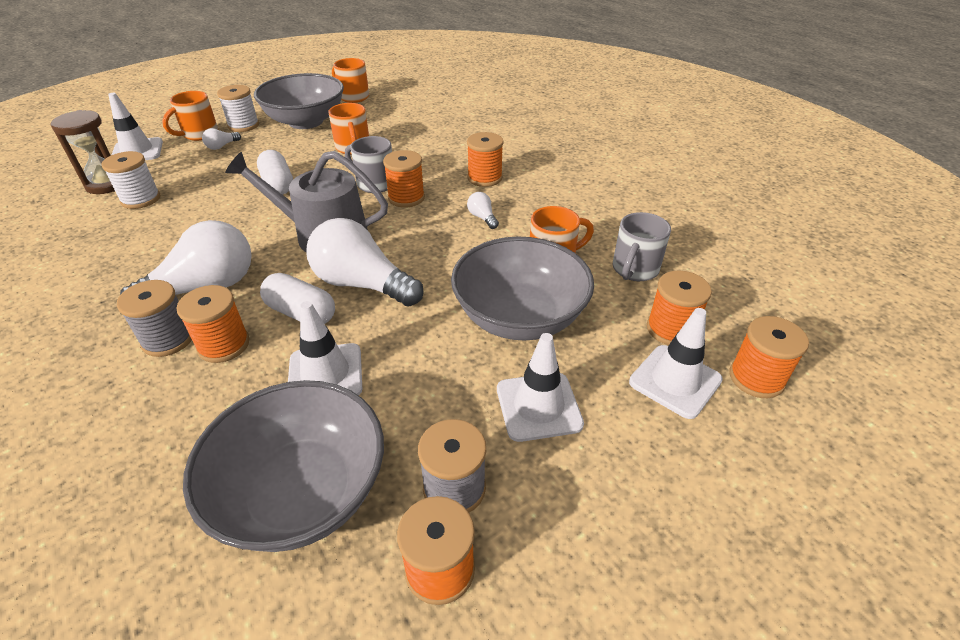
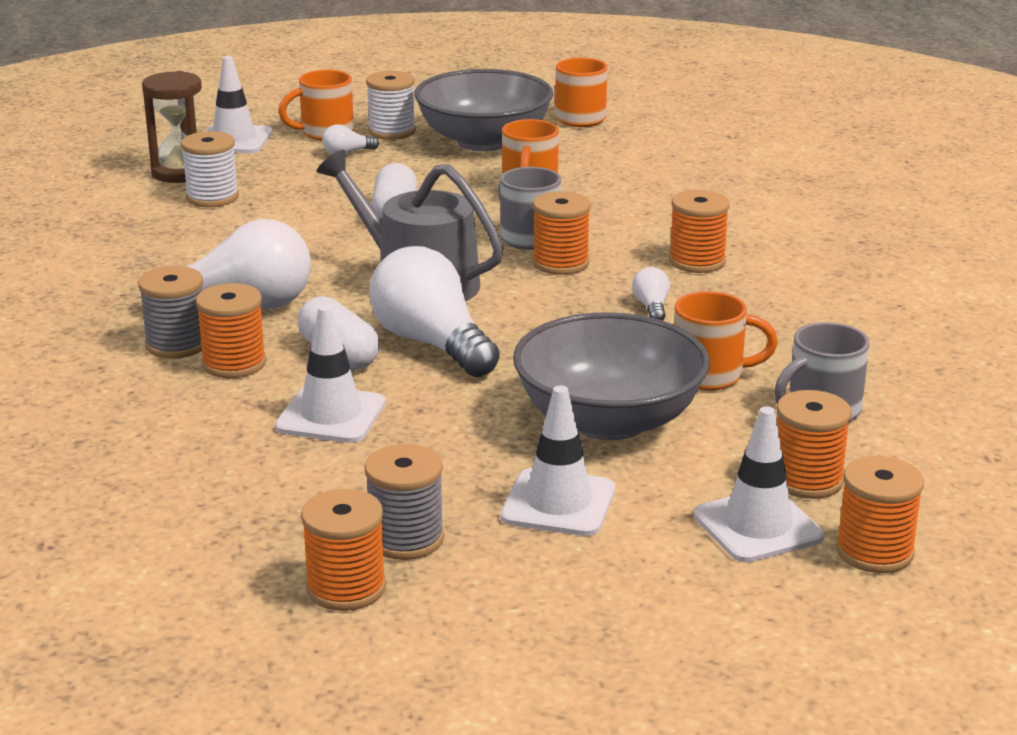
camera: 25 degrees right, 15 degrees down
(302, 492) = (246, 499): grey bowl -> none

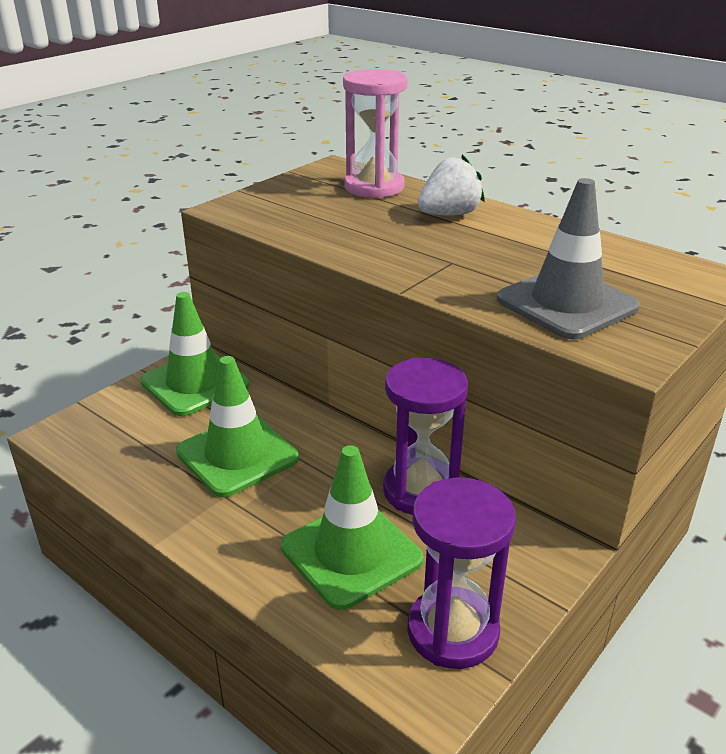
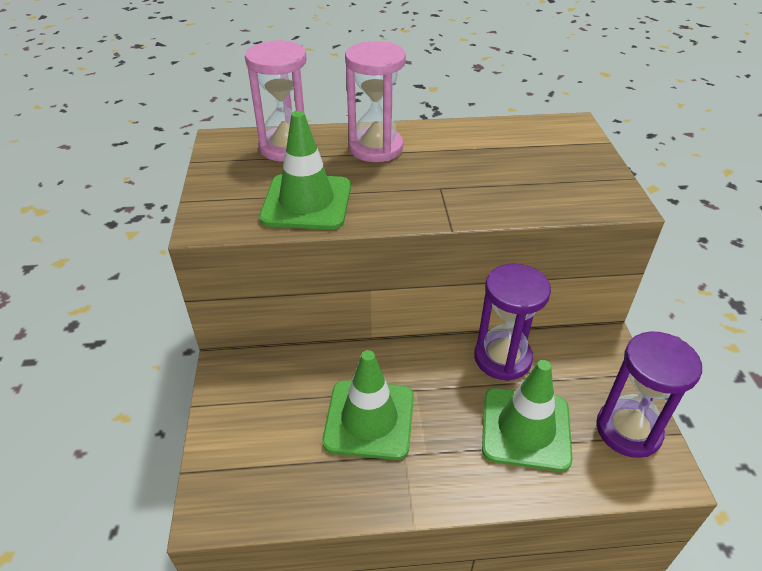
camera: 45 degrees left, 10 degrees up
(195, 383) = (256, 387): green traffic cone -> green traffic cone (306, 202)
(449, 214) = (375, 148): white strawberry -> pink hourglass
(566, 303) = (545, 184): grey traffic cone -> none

### Task description
Return, without any change, the lines from the one holding "(195, 383) = (256, 387): green" through the end of the listing, and only those.

### Exercise answer
(195, 383) = (256, 387): green traffic cone -> green traffic cone (306, 202)
(449, 214) = (375, 148): white strawberry -> pink hourglass
(566, 303) = (545, 184): grey traffic cone -> none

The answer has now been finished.